╭──

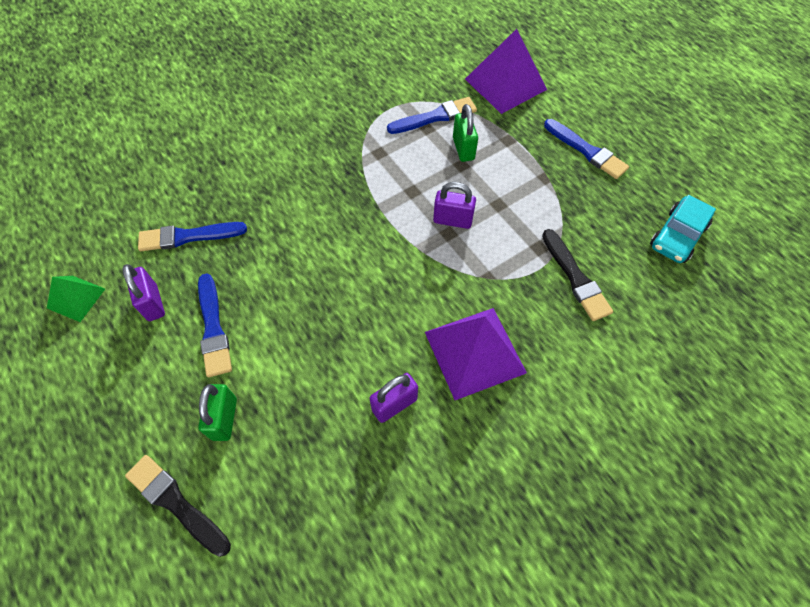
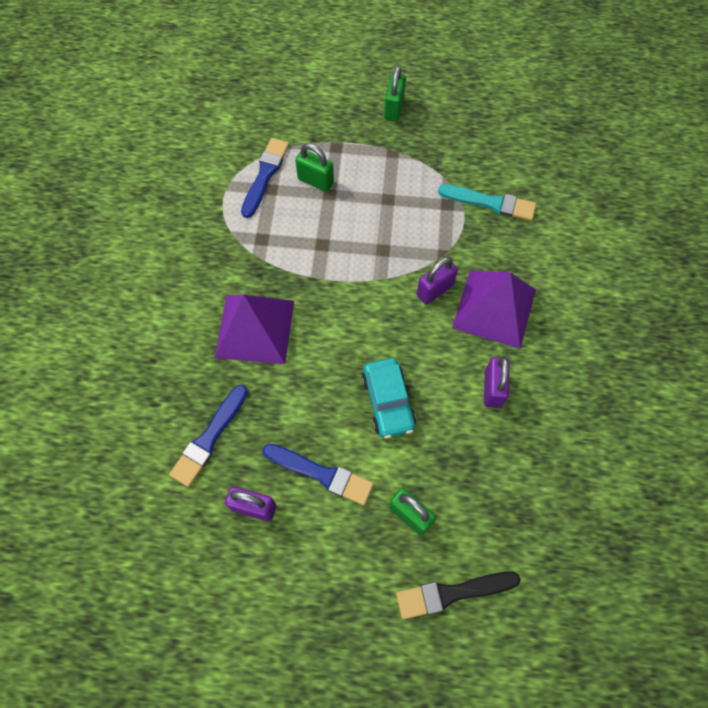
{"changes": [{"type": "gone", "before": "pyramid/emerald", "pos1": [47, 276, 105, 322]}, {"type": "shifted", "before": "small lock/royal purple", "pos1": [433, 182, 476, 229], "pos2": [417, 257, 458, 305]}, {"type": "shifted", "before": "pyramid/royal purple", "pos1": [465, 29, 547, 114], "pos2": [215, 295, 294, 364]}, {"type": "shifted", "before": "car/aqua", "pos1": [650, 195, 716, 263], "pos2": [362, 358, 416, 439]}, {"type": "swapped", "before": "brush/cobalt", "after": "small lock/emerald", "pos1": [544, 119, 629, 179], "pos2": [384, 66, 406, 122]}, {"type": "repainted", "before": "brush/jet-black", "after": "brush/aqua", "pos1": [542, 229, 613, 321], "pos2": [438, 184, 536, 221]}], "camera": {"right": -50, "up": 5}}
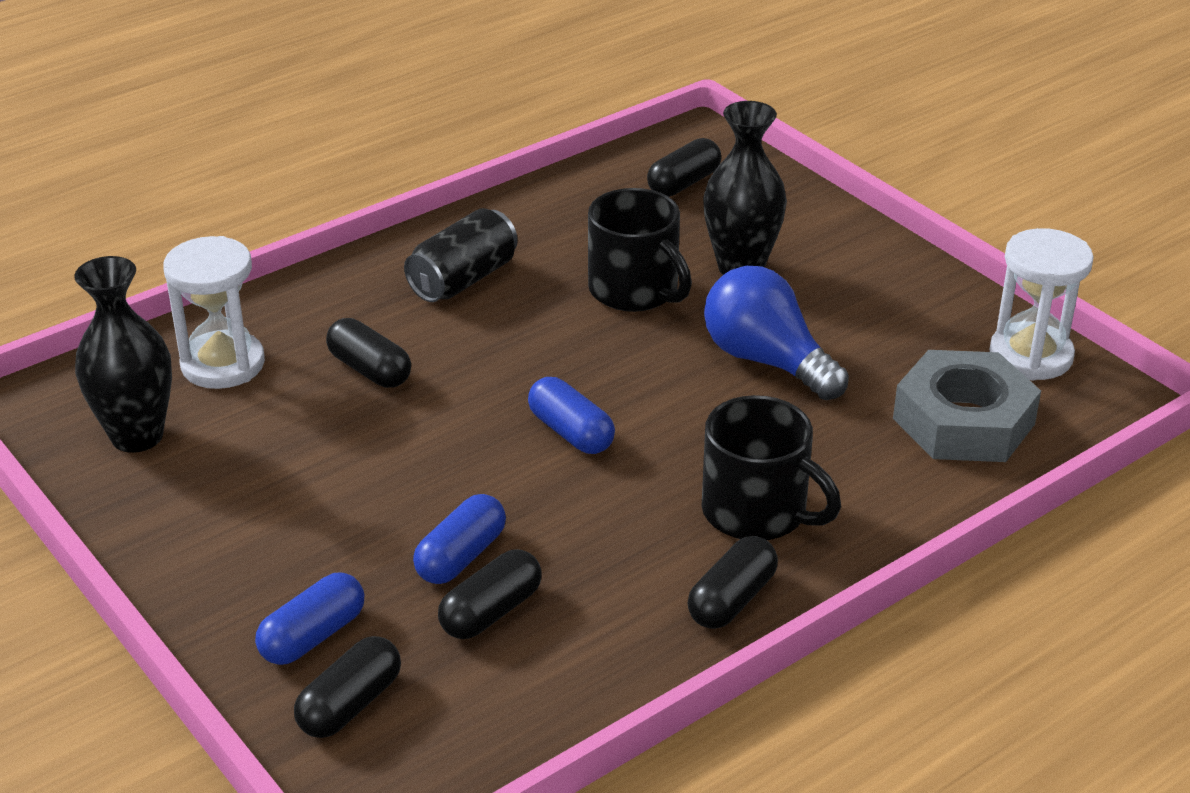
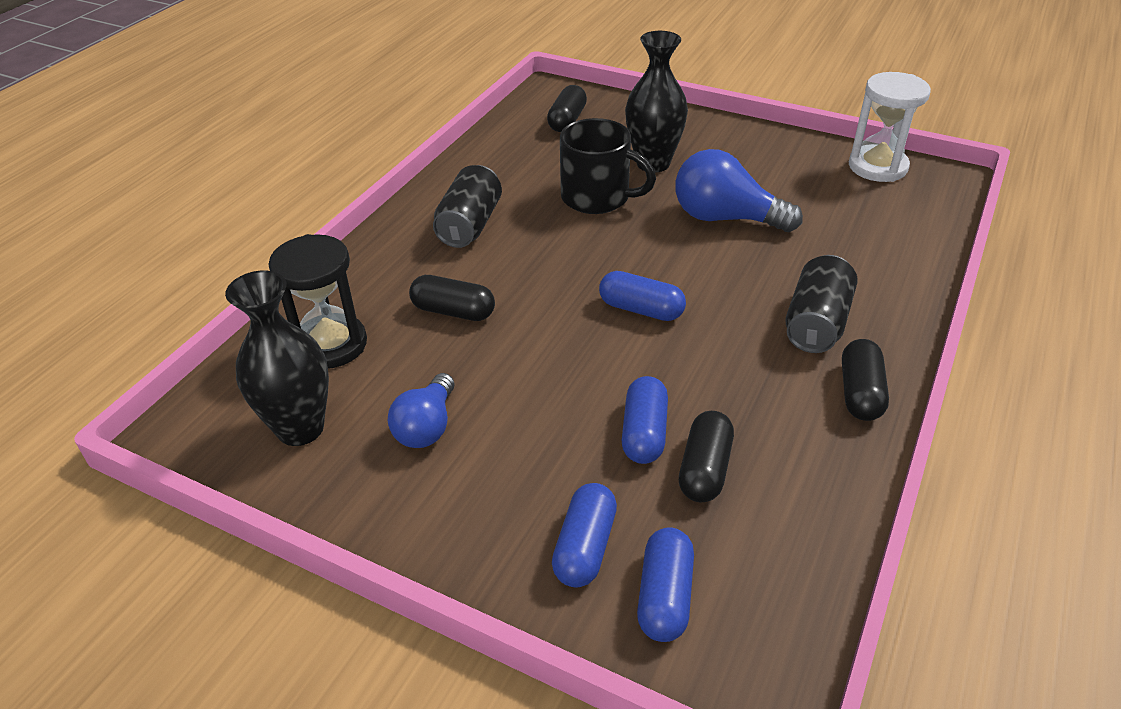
{"changes": [{"type": "gone", "before": "hex nut/grey", "pos1": [893, 350, 1041, 462]}, {"type": "new", "after": "light bulb/cobalt", "pos2": [388, 373, 455, 448]}, {"type": "swapped", "before": "coffee mug/jet-black", "after": "can/jet-black", "pos1": [702, 395, 841, 540], "pos2": [785, 255, 858, 353]}, {"type": "repainted", "before": "sand timer/snow-white", "after": "sand timer/jet-black", "pos1": [163, 236, 265, 389], "pos2": [268, 234, 367, 368]}, {"type": "repainted", "before": "capsule/jet-black", "after": "capsule/cobalt", "pos1": [294, 636, 401, 738], "pos2": [637, 527, 694, 642]}], "camera": {"right": -25, "up": 5}}
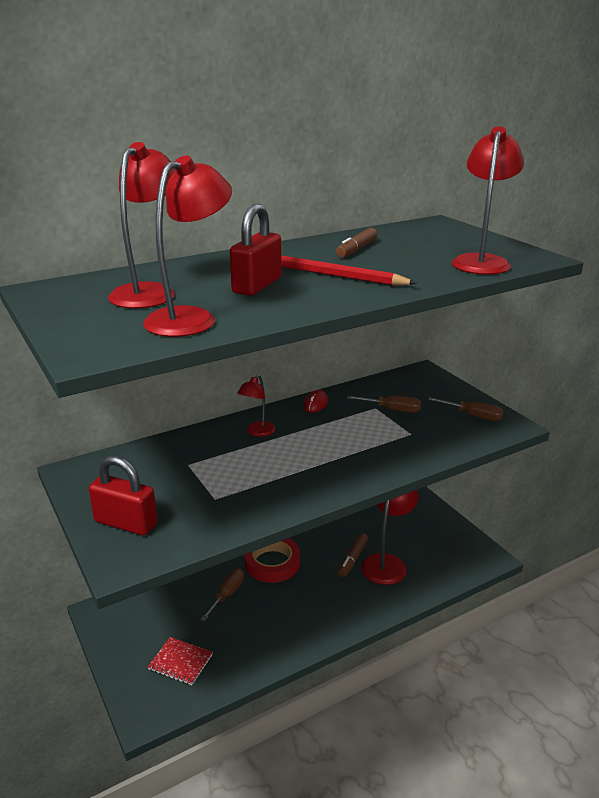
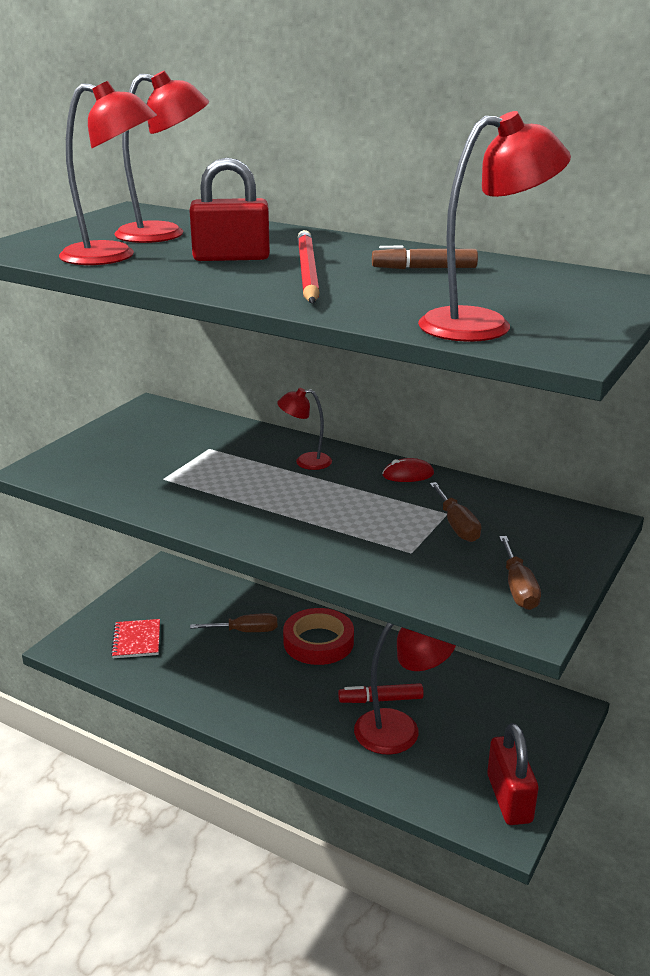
{"changes": [{"type": "shifted", "before": "small lock/scarlet", "pos1": [89, 456, 158, 536], "pos2": [487, 723, 538, 825]}, {"type": "repainted", "before": "marker pen/russet", "after": "marker pen/scarlet", "pos1": [338, 533, 368, 577], "pos2": [338, 683, 424, 703]}], "camera": {"right": 60, "up": 0}}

╰──

All of the material above must be retyped exactly, line for line, with the images dropped.

== Response to the task ==
{"changes": [{"type": "gone", "before": "pyramid/emerald", "pos1": [47, 276, 105, 322]}, {"type": "shifted", "before": "small lock/royal purple", "pos1": [433, 182, 476, 229], "pos2": [417, 257, 458, 305]}, {"type": "shifted", "before": "pyramid/royal purple", "pos1": [465, 29, 547, 114], "pos2": [215, 295, 294, 364]}, {"type": "shifted", "before": "car/aqua", "pos1": [650, 195, 716, 263], "pos2": [362, 358, 416, 439]}, {"type": "swapped", "before": "brush/cobalt", "after": "small lock/emerald", "pos1": [544, 119, 629, 179], "pos2": [384, 66, 406, 122]}, {"type": "repainted", "before": "brush/jet-black", "after": "brush/aqua", "pos1": [542, 229, 613, 321], "pos2": [438, 184, 536, 221]}], "camera": {"right": -50, "up": 5}}
{"changes": [{"type": "gone", "before": "hex nut/grey", "pos1": [893, 350, 1041, 462]}, {"type": "new", "after": "light bulb/cobalt", "pos2": [388, 373, 455, 448]}, {"type": "swapped", "before": "coffee mug/jet-black", "after": "can/jet-black", "pos1": [702, 395, 841, 540], "pos2": [785, 255, 858, 353]}, {"type": "repainted", "before": "sand timer/snow-white", "after": "sand timer/jet-black", "pos1": [163, 236, 265, 389], "pos2": [268, 234, 367, 368]}, {"type": "repainted", "before": "capsule/jet-black", "after": "capsule/cobalt", "pos1": [294, 636, 401, 738], "pos2": [637, 527, 694, 642]}], "camera": {"right": -25, "up": 5}}
{"changes": [{"type": "shifted", "before": "small lock/scarlet", "pos1": [89, 456, 158, 536], "pos2": [487, 723, 538, 825]}, {"type": "repainted", "before": "marker pen/russet", "after": "marker pen/scarlet", "pos1": [338, 533, 368, 577], "pos2": [338, 683, 424, 703]}], "camera": {"right": 60, "up": 0}}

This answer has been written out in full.